**RECORDED DATA:**
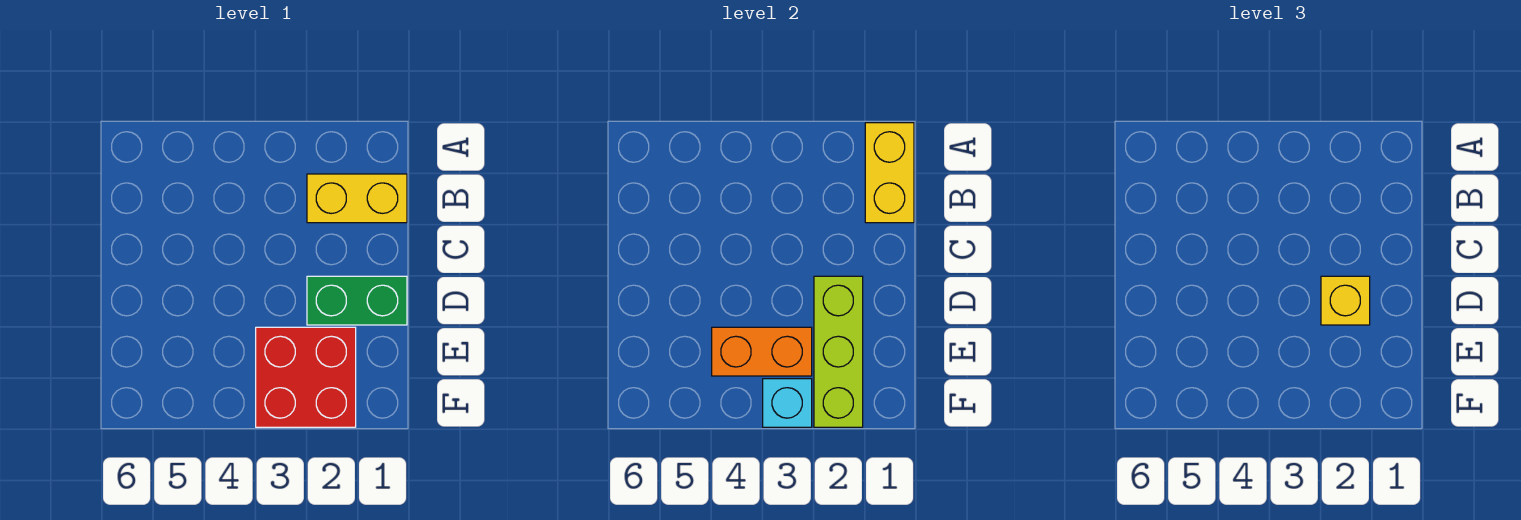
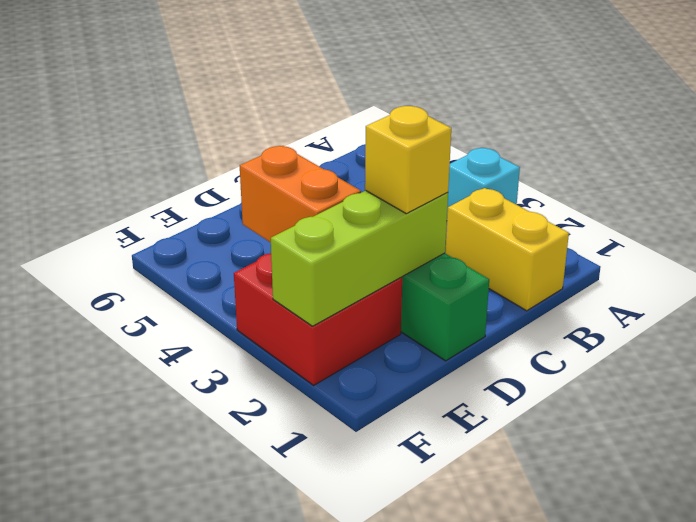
yellow brick A1:B1 level 2 -> none
cyan brick F3 level 2 -> cyan brick A3 level 1

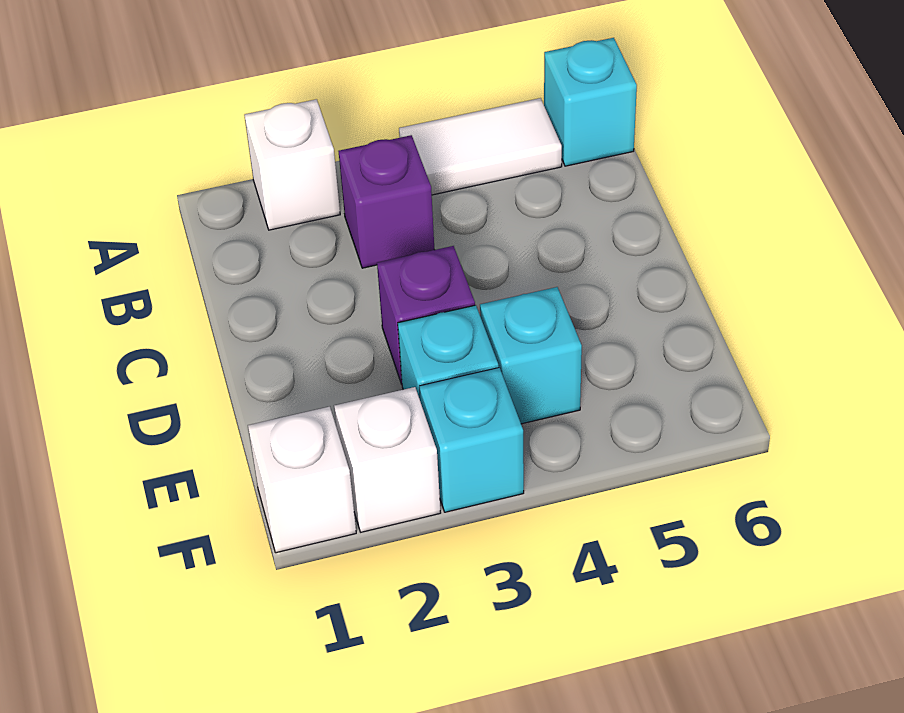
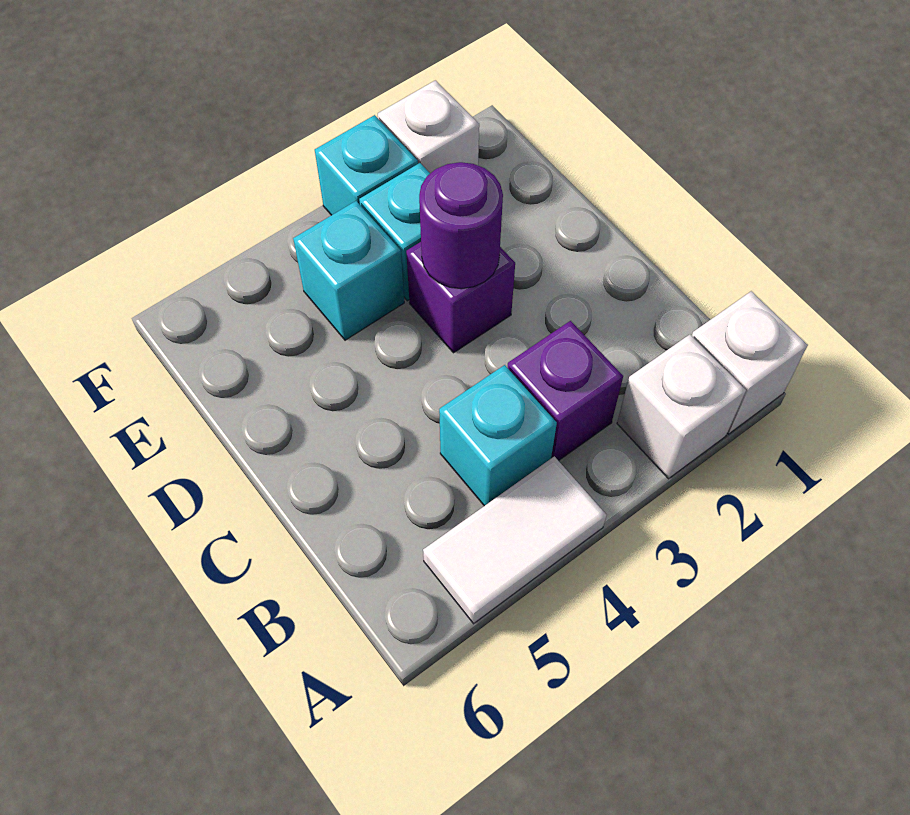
cyan brick A6 level 1 -> cyan brick B4 level 1
none -> purple round brick D3 level 2
white brick F1 level 1 -> white brick A1 level 1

**WORK TO COMPLETE:**
Could you reproduce every record above exactly, leaving out any pictures?

**COMPLETED TASK:**
yellow brick A1:B1 level 2 -> none
cyan brick F3 level 2 -> cyan brick A3 level 1

cyan brick A6 level 1 -> cyan brick B4 level 1
none -> purple round brick D3 level 2
white brick F1 level 1 -> white brick A1 level 1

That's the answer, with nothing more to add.